Input data:
--- --- ---

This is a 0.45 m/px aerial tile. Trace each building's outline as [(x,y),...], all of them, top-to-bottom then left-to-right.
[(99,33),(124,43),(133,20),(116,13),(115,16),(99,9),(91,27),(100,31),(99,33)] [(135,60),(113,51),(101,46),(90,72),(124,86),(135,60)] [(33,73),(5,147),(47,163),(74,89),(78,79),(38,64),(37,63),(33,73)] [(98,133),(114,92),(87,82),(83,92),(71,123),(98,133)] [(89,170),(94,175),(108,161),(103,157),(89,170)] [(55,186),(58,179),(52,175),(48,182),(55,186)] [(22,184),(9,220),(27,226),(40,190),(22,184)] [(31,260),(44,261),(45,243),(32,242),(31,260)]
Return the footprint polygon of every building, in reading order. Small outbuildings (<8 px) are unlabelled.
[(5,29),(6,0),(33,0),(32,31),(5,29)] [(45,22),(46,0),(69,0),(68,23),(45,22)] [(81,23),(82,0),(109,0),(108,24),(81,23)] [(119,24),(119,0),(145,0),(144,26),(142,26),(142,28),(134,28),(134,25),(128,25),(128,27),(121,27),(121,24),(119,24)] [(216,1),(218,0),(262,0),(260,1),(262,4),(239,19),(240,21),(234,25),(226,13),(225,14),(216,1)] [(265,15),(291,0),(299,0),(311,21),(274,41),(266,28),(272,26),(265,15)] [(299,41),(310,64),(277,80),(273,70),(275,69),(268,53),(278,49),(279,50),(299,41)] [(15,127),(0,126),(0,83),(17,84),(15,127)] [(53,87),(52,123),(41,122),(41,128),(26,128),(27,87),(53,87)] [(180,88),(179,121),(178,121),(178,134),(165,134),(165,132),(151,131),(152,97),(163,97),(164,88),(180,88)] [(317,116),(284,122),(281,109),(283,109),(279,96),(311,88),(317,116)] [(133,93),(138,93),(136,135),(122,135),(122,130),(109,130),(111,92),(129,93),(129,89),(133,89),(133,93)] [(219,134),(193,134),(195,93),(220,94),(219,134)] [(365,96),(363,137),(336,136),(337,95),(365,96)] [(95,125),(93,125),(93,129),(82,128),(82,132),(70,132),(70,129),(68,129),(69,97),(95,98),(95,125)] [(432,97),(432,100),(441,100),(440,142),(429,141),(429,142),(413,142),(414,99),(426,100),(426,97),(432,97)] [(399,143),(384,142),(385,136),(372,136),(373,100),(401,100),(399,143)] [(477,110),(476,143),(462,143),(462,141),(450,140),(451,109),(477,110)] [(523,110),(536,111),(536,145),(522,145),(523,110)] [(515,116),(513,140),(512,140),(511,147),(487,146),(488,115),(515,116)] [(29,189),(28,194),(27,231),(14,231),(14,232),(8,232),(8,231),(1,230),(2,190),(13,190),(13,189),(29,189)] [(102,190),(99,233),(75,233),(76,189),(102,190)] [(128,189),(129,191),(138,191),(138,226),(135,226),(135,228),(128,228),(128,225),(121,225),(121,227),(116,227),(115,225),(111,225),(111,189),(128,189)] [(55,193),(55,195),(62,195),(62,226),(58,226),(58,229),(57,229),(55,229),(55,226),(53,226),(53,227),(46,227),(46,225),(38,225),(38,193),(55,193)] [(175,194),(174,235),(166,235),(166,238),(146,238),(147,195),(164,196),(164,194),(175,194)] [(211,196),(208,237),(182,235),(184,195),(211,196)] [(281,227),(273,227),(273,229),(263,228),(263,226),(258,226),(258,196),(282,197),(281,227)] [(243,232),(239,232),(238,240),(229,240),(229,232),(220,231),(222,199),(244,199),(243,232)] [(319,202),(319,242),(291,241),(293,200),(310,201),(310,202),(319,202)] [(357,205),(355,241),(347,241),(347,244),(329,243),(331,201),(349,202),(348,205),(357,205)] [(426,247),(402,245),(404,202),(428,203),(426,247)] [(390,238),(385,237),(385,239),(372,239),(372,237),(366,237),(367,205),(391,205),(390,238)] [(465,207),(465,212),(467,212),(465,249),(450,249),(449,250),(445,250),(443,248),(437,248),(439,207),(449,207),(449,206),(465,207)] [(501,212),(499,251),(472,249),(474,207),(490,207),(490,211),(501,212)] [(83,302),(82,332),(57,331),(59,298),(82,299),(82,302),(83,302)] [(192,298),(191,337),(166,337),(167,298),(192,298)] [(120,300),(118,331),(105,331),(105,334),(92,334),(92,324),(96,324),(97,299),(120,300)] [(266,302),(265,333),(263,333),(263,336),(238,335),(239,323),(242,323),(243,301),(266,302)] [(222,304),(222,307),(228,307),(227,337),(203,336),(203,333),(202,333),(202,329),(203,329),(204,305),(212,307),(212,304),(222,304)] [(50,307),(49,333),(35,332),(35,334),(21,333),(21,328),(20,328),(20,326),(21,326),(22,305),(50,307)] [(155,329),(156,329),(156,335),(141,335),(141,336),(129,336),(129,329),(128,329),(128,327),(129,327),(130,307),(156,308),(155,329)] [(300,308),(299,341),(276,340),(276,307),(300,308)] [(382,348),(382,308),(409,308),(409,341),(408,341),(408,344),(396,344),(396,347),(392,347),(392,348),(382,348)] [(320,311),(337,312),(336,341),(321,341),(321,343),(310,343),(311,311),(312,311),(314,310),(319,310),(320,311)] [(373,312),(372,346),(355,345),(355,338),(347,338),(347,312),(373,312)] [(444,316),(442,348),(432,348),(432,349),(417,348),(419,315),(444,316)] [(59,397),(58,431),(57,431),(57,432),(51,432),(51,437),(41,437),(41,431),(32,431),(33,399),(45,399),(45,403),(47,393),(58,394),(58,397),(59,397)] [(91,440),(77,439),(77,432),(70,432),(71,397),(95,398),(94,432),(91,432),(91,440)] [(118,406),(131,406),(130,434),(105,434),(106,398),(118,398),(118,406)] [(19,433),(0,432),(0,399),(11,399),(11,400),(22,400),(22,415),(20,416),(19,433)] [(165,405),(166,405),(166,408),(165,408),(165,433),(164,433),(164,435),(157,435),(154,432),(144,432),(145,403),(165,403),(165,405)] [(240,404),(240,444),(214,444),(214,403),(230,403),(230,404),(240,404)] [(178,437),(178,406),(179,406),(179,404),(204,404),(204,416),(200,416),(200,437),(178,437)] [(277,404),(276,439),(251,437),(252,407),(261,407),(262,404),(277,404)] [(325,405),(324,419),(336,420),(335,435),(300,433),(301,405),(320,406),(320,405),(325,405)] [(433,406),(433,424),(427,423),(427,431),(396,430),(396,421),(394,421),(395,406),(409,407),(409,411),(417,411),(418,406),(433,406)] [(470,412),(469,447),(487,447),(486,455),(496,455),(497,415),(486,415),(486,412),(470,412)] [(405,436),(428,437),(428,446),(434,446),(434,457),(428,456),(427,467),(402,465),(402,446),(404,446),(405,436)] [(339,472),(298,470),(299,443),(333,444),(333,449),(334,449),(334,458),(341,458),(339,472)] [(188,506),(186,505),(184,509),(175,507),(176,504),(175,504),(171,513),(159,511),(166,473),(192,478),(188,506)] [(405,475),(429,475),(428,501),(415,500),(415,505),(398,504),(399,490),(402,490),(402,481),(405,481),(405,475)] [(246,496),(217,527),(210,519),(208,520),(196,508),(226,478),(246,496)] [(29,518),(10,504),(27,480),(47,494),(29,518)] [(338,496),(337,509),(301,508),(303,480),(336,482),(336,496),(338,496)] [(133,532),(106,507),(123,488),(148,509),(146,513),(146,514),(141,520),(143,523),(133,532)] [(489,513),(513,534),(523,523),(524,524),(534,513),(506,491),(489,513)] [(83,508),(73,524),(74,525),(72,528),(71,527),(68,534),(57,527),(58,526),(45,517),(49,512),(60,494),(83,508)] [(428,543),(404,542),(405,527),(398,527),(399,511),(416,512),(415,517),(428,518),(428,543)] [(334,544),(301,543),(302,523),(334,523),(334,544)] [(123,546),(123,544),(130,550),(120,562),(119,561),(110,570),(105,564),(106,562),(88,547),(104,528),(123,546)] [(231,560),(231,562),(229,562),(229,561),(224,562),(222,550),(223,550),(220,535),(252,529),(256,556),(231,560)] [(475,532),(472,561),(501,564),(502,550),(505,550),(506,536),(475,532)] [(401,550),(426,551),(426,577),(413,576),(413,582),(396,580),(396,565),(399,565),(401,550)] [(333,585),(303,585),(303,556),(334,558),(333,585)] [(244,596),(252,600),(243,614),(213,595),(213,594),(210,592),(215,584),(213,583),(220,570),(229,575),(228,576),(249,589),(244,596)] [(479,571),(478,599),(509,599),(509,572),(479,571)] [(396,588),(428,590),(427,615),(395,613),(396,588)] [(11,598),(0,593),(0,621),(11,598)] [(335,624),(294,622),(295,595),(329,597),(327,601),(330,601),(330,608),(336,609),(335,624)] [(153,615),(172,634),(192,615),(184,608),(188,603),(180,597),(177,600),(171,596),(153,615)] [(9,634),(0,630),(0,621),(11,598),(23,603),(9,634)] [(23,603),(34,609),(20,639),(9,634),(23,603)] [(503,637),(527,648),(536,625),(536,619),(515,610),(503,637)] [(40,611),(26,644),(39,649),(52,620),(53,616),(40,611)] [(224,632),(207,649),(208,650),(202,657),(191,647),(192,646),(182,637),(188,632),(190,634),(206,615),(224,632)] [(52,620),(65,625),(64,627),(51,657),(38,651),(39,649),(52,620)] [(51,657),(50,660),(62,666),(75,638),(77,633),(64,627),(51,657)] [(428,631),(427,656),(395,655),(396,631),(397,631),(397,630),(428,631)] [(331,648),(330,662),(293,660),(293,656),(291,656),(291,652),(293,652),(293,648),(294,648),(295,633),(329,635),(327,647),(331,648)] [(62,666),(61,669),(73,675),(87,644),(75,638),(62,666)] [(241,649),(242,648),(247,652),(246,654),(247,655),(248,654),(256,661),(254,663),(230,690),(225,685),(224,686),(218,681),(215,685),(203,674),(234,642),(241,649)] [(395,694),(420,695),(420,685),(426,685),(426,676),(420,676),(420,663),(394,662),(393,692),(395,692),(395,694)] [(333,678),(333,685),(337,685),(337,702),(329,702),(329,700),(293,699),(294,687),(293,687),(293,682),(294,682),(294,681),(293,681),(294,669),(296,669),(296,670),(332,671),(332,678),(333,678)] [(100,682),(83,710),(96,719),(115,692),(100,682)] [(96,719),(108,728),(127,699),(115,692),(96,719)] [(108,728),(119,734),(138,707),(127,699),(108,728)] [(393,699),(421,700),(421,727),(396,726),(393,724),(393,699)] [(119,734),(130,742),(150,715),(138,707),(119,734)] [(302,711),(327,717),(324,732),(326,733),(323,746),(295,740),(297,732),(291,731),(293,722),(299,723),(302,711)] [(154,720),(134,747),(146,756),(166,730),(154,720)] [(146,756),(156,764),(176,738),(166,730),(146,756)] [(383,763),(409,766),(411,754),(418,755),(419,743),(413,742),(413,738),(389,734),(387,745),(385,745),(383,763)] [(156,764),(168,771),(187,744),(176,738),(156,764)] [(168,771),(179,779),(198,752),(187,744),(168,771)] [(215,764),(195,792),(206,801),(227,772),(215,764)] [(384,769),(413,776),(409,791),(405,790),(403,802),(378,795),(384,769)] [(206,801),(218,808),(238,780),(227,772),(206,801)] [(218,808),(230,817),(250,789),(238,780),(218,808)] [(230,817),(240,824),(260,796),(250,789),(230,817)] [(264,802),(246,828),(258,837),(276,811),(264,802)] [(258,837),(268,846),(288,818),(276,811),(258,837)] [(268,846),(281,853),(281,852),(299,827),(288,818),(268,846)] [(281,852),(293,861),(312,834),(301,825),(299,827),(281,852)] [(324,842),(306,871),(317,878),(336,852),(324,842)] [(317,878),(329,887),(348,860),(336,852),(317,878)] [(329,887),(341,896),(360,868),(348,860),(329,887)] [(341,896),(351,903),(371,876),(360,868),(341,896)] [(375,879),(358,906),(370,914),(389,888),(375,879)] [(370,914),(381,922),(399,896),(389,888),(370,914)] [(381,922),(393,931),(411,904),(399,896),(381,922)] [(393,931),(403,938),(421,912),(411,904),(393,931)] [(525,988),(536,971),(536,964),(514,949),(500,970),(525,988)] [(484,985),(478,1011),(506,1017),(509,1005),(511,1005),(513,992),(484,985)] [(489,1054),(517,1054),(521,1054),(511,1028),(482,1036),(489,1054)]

--- --- ---

What you have to do: Your answer should consist of the lines above that hold the word "building".

Task output:
This is a 0.45 m/px aerial tile. Trace each building's outline as [(x,y),...], all of them, top-to-bottom then left-to-right.
Return the footprint polygon of every building, in reading order. Small outbuildings (<8 px) are unlabelled.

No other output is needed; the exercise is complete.